▸ **Material provided**

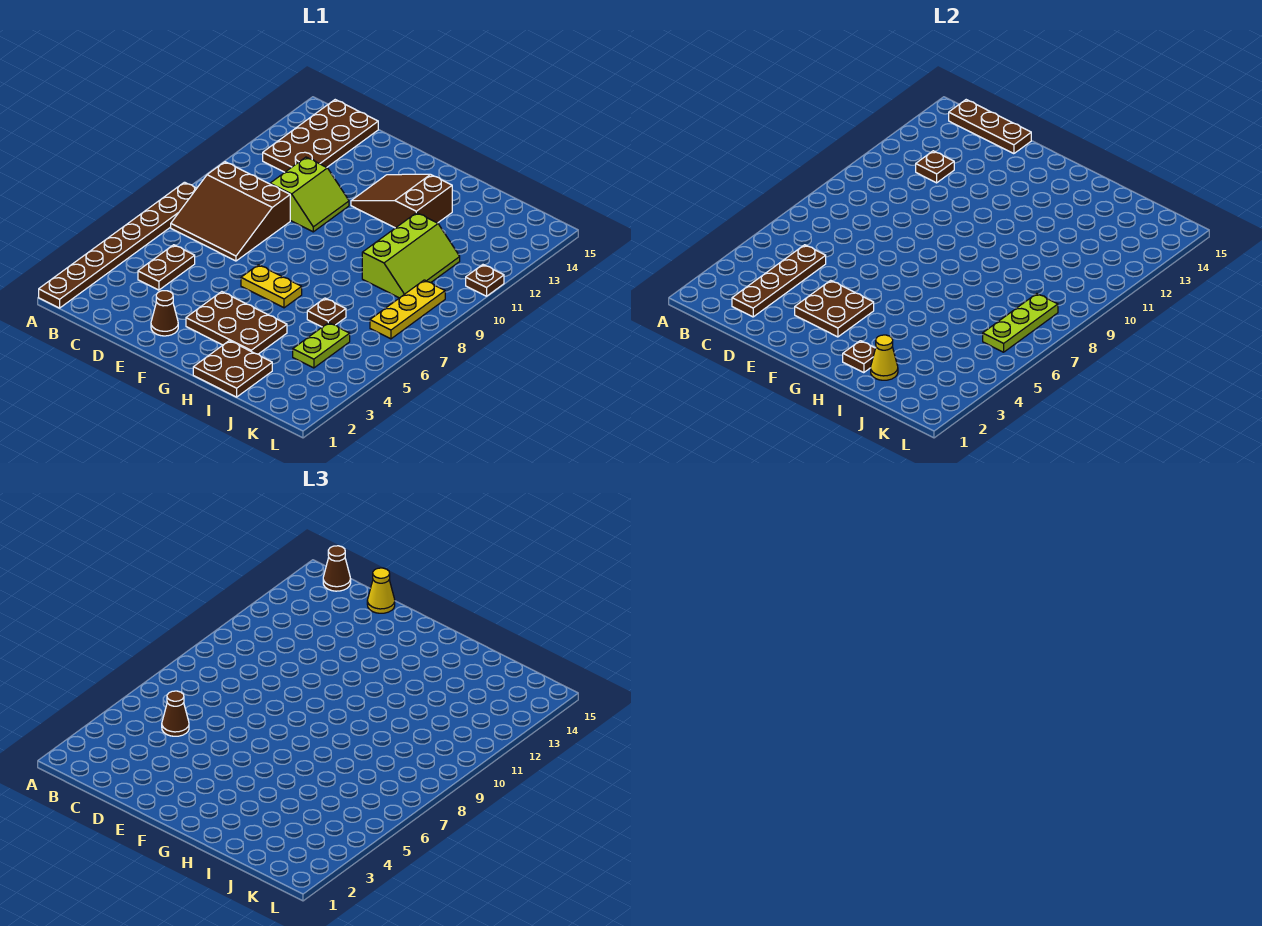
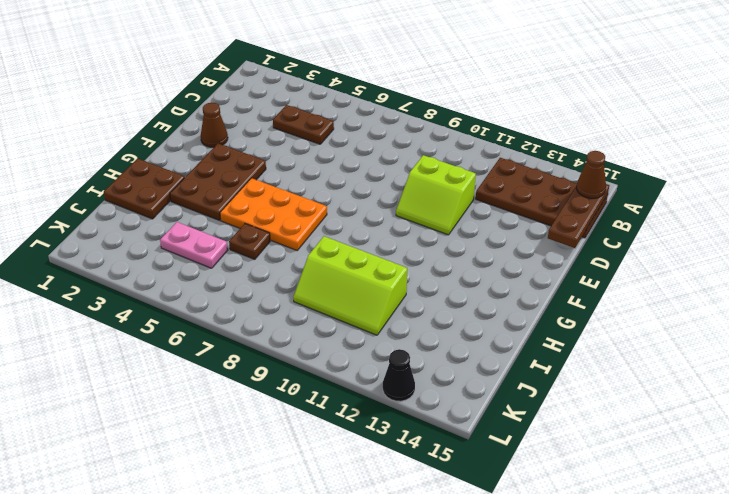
orange plate G5:H7 level 1 -> yellow plate F6:G6 level 1
pink plate J4:J5 level 1 -> lime plate J4:J5 level 1
black cone L13 level 1 -> none
none -> brown plate A1:A8 level 1
none -> brown slope B7:D9 level 1 top 9
none -> brown slope F12:H13 level 1 top H

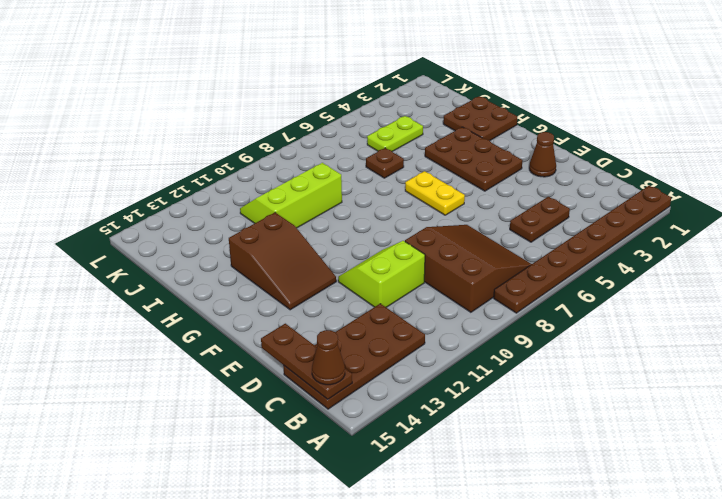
none -> yellow plate K7:K9 level 1
none -> brown plate L11 level 1
none -> brown plate C2:C5 level 2

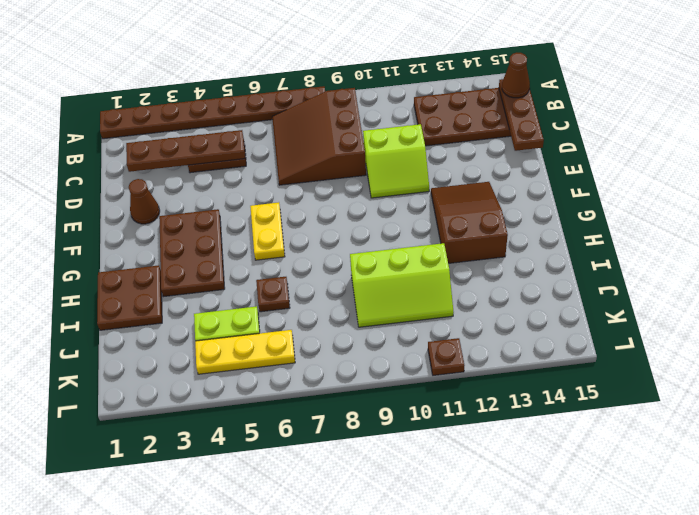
yellow plate K4:K6 level 1 -> yellow plate K7:K9 level 1
none -> brown plate C12 level 2
none -> brown plate E3:F4 level 2
none -> brown plate H2 level 2

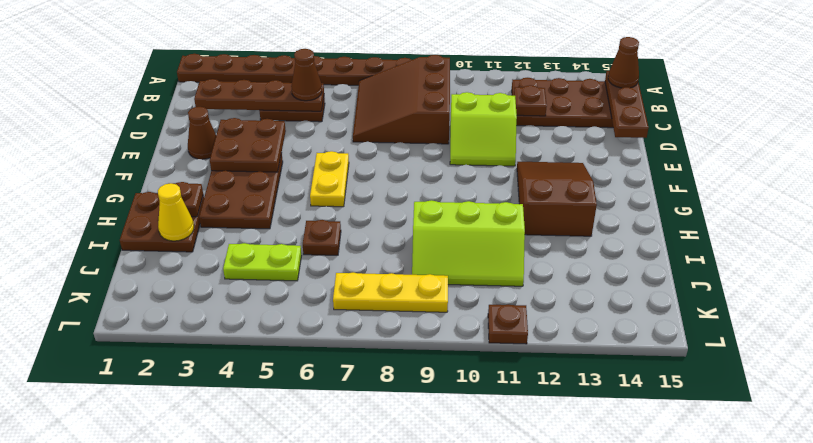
none -> lime plate K6:K8 level 2
none -> yellow cone D15 level 3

▸ **Exercise objective**
Every line in the data above needs to be given again exactly, pictures aside.

▸ **Reply**
orange plate G5:H7 level 1 -> yellow plate F6:G6 level 1
pink plate J4:J5 level 1 -> lime plate J4:J5 level 1
black cone L13 level 1 -> none
none -> brown plate A1:A8 level 1
none -> brown slope B7:D9 level 1 top 9
none -> brown slope F12:H13 level 1 top H

none -> yellow plate K7:K9 level 1
none -> brown plate L11 level 1
none -> brown plate C2:C5 level 2

yellow plate K4:K6 level 1 -> yellow plate K7:K9 level 1
none -> brown plate C12 level 2
none -> brown plate E3:F4 level 2
none -> brown plate H2 level 2

none -> lime plate K6:K8 level 2
none -> yellow cone D15 level 3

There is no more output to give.